Records follow. Select each line holding "green".

___

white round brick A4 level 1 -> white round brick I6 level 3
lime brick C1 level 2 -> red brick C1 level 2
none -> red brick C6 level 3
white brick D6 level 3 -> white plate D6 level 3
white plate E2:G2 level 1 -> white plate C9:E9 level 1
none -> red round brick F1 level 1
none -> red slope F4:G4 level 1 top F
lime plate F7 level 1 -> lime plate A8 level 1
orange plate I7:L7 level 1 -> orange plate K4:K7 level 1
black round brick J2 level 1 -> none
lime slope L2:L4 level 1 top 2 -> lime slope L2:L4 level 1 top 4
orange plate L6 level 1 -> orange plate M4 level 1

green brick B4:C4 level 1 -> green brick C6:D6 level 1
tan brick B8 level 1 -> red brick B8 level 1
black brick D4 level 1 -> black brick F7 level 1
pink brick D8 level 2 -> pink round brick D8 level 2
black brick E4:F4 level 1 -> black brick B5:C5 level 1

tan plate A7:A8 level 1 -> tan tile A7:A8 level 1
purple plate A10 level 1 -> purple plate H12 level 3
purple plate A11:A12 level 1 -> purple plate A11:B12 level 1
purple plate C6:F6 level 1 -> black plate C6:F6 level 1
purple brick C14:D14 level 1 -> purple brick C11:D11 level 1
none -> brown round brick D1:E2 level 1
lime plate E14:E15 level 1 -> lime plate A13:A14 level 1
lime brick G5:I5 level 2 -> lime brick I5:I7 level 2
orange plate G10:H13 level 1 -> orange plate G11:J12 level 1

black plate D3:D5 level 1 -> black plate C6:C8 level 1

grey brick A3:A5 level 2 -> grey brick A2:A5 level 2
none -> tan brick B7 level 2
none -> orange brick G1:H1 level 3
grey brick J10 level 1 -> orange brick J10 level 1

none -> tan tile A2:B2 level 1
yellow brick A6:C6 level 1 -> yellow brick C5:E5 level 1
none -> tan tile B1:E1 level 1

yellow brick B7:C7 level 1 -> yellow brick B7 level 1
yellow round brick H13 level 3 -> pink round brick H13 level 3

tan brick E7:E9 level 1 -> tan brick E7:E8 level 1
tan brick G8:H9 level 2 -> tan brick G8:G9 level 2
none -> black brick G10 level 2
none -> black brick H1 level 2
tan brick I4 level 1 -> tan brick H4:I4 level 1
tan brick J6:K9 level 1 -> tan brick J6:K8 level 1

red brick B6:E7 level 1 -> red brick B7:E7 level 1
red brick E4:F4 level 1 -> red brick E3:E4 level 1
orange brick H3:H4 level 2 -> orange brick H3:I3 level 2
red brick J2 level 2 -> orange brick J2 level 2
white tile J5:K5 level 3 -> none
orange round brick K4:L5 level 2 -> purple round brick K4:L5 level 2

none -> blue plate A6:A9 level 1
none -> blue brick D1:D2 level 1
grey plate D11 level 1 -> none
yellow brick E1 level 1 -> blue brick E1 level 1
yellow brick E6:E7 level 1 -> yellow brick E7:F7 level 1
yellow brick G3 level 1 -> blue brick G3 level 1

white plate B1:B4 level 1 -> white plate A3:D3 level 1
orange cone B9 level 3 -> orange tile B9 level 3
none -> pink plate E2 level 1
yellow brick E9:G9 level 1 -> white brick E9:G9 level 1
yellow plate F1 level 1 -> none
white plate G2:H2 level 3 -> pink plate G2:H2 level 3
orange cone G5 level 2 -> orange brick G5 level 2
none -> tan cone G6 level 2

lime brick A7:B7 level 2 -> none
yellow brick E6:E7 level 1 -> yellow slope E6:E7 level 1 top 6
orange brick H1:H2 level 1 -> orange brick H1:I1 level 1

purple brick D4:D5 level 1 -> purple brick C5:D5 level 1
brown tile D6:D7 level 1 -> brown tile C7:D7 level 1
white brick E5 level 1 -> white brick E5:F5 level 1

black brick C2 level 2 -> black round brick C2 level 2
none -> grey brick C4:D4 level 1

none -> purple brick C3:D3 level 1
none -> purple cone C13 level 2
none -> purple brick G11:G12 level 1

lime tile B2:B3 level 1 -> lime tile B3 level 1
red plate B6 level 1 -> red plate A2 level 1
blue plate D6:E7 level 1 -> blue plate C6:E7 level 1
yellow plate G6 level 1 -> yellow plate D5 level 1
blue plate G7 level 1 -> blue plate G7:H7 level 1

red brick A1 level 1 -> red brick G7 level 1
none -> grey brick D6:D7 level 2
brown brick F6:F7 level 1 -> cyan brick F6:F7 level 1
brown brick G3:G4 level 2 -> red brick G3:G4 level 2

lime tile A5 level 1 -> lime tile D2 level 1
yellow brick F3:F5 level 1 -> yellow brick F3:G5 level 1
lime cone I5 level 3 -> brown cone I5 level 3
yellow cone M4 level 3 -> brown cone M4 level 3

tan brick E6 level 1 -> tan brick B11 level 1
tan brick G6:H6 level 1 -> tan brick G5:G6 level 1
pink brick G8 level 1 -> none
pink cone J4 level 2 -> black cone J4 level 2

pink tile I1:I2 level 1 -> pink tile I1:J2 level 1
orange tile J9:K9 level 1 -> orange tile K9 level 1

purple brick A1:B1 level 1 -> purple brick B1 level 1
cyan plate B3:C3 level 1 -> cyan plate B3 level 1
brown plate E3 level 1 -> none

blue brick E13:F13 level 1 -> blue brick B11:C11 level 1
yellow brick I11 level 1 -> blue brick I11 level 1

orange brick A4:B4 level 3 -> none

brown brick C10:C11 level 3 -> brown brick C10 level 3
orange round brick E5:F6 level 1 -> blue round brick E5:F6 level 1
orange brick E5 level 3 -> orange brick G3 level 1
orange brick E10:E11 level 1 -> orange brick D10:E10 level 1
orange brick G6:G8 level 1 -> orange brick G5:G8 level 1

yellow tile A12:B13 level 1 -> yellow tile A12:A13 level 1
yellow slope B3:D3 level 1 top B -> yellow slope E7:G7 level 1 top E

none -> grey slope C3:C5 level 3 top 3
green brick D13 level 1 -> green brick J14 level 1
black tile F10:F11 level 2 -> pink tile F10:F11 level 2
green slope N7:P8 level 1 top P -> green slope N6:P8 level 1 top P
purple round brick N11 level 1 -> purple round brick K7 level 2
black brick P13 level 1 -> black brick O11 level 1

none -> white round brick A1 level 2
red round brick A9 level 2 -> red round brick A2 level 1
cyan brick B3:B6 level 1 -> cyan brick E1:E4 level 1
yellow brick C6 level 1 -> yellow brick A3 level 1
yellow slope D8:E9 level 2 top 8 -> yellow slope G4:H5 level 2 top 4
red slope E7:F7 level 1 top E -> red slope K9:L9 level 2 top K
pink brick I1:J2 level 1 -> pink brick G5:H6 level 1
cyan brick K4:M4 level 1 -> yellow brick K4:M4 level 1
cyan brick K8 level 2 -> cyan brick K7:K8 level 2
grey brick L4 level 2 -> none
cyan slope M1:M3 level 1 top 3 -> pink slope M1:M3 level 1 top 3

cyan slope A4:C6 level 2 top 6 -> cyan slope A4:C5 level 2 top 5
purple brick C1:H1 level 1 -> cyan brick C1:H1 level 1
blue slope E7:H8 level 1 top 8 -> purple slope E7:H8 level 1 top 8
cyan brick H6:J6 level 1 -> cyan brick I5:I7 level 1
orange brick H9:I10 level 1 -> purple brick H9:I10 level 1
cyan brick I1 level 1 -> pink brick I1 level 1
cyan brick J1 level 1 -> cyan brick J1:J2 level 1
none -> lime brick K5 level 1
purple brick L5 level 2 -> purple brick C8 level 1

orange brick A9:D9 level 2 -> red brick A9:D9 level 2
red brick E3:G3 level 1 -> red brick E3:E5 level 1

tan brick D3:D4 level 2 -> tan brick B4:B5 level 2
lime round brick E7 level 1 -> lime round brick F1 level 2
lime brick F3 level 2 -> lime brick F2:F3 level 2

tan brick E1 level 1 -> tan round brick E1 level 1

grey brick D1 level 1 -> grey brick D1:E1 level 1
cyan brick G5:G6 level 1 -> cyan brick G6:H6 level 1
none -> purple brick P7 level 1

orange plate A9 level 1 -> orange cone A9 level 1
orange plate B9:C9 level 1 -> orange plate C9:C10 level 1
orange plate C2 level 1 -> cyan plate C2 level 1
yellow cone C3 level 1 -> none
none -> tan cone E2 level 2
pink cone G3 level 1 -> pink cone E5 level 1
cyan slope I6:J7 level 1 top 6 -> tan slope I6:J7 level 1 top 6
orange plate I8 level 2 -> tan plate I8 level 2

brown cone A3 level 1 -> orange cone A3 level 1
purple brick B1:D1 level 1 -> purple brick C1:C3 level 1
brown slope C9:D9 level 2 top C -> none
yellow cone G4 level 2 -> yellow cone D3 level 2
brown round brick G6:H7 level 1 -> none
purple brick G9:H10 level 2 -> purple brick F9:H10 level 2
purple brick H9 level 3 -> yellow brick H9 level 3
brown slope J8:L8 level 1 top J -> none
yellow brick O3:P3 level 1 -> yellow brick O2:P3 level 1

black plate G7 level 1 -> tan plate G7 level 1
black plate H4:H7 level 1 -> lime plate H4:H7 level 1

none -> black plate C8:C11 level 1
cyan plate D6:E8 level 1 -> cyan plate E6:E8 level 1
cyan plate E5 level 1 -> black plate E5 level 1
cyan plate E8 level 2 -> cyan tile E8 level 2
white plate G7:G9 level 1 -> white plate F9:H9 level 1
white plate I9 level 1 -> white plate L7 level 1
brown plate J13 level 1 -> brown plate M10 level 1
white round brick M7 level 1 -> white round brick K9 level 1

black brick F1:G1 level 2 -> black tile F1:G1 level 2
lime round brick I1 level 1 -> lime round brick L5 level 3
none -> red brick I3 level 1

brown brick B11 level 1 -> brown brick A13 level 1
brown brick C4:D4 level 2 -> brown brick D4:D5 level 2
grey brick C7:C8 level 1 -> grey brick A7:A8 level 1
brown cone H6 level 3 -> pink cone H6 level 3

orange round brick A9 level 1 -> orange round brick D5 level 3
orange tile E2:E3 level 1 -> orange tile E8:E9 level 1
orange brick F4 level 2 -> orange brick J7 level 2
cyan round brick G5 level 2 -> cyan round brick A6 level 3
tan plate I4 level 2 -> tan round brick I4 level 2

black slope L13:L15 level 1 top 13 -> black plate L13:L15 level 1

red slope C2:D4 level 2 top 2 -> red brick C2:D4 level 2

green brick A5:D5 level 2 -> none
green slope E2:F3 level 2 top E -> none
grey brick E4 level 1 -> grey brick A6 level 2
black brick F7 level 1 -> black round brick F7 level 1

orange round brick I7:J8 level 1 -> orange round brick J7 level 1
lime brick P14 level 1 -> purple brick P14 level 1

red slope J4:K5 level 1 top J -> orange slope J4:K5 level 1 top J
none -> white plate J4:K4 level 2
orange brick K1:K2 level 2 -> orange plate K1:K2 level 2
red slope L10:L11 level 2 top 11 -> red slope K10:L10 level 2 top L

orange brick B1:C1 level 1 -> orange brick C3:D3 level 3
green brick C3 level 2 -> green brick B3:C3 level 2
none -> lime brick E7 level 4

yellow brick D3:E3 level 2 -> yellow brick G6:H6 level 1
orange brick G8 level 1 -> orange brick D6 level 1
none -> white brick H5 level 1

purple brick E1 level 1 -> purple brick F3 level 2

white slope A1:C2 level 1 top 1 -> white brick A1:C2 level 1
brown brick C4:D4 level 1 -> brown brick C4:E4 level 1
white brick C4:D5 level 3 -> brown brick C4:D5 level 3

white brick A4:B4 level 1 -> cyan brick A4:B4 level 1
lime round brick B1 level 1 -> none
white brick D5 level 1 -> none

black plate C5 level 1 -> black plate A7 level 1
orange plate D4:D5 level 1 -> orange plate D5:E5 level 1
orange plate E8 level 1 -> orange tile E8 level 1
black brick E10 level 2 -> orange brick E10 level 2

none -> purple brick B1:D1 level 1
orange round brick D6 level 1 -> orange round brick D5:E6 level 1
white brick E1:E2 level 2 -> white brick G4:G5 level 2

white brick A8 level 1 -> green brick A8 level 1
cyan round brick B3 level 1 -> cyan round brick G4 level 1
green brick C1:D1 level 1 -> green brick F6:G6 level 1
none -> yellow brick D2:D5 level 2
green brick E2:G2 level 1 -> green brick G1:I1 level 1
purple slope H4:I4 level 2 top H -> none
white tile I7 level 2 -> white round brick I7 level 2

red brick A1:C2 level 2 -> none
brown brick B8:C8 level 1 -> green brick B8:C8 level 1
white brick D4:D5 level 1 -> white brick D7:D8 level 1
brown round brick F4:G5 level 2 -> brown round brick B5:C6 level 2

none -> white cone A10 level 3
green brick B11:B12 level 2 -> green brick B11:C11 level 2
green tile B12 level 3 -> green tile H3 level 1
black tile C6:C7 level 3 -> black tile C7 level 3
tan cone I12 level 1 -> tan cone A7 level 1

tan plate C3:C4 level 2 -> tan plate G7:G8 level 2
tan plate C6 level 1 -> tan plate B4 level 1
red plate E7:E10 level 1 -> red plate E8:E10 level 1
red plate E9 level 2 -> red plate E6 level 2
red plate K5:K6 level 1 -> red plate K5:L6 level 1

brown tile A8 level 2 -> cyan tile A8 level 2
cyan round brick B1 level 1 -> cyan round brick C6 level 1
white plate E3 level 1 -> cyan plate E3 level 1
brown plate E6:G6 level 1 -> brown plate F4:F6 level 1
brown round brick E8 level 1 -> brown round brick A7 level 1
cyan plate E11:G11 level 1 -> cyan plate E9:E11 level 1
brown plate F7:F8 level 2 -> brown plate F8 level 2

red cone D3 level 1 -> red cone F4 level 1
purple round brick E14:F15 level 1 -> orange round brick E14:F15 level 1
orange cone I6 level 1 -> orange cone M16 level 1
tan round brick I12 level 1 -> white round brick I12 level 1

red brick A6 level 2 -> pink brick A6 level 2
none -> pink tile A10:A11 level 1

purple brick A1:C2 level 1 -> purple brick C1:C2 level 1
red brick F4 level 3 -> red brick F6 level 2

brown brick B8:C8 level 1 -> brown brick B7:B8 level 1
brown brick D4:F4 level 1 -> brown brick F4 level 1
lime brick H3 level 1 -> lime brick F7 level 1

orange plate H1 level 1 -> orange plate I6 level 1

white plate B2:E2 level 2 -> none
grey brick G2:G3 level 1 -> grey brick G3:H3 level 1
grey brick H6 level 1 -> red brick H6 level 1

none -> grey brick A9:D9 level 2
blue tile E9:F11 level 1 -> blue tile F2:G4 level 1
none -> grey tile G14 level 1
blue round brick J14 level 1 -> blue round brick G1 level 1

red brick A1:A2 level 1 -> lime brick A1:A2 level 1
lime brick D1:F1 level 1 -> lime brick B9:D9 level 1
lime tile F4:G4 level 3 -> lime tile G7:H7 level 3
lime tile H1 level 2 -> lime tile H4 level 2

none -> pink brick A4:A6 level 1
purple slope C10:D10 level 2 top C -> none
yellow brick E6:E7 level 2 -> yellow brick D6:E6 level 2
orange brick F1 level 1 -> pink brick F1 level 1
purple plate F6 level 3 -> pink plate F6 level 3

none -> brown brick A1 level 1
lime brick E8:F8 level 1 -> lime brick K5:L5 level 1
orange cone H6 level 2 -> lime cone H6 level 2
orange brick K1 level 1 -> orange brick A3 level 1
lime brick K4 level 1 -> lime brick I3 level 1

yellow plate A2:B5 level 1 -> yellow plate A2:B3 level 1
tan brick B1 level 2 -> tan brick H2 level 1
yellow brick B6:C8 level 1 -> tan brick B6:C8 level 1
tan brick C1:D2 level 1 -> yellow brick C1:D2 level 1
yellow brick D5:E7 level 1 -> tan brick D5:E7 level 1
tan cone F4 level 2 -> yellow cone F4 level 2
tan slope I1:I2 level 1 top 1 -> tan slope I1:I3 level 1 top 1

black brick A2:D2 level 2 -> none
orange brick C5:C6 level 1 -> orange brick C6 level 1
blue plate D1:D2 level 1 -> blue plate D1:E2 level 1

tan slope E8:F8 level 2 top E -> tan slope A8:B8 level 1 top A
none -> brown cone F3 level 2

___

▶ _Response to the task_:
green brick B4:C4 level 1 -> green brick C6:D6 level 1
green brick D13 level 1 -> green brick J14 level 1
green slope N7:P8 level 1 top P -> green slope N6:P8 level 1 top P
green brick A5:D5 level 2 -> none
green slope E2:F3 level 2 top E -> none
green brick C3 level 2 -> green brick B3:C3 level 2
white brick A8 level 1 -> green brick A8 level 1
green brick C1:D1 level 1 -> green brick F6:G6 level 1
green brick E2:G2 level 1 -> green brick G1:I1 level 1
brown brick B8:C8 level 1 -> green brick B8:C8 level 1
green brick B11:B12 level 2 -> green brick B11:C11 level 2
green tile B12 level 3 -> green tile H3 level 1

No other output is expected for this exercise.